**Work instruction:** Keyword search on "left": report each line of the records that contains it.

(Material for the task begins)

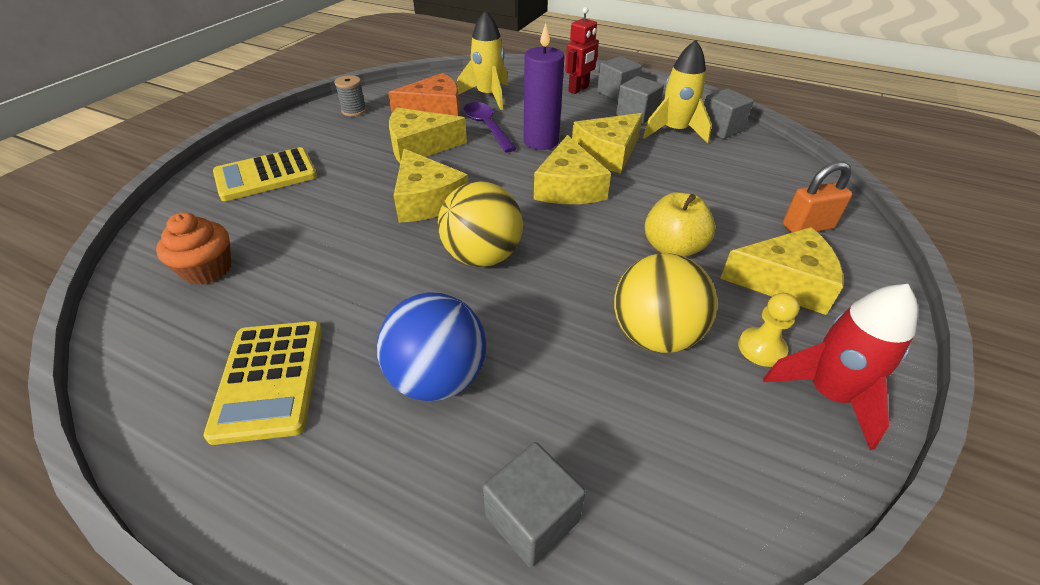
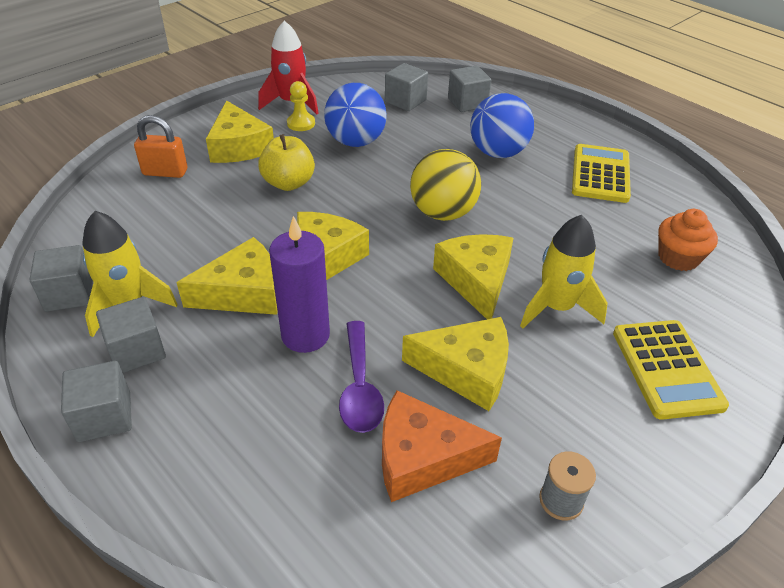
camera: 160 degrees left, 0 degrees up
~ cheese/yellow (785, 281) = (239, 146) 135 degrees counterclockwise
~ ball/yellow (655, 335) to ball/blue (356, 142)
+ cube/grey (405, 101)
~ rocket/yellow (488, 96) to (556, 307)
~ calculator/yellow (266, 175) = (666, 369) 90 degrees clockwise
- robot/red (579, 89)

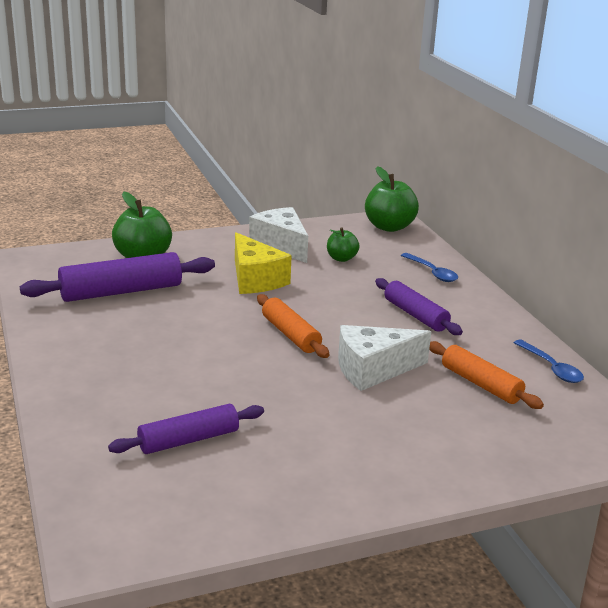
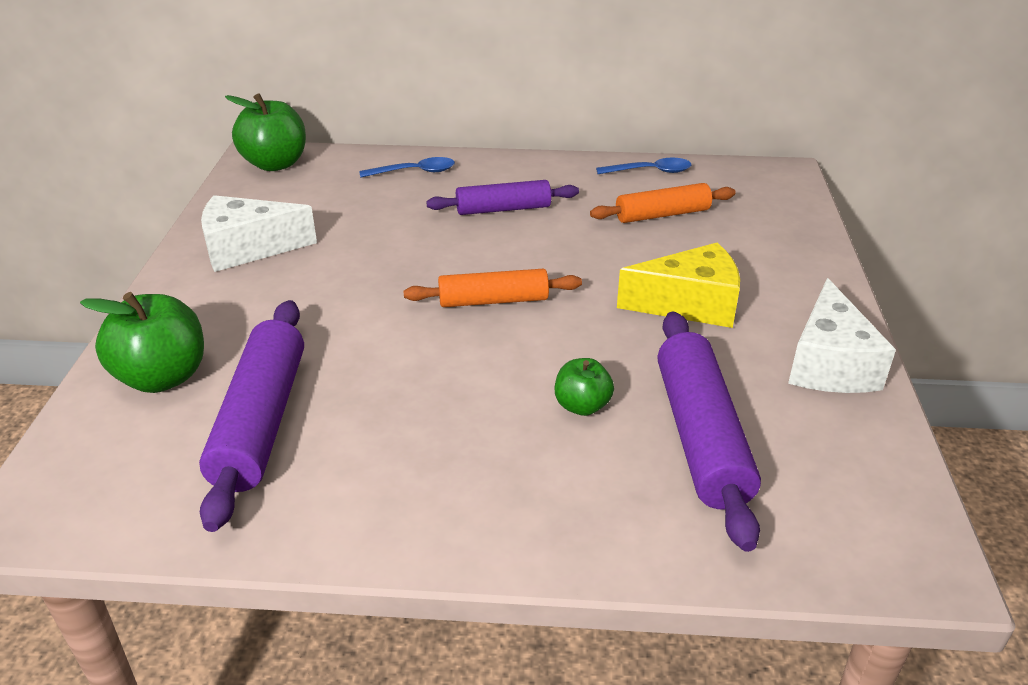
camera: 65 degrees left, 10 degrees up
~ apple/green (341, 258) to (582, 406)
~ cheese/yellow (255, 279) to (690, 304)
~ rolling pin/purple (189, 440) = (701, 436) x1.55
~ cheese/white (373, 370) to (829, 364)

(Material for the task ends)

**Output for this exercise:**
camera: 160 degrees left, 0 degrees up
camera: 65 degrees left, 10 degrees up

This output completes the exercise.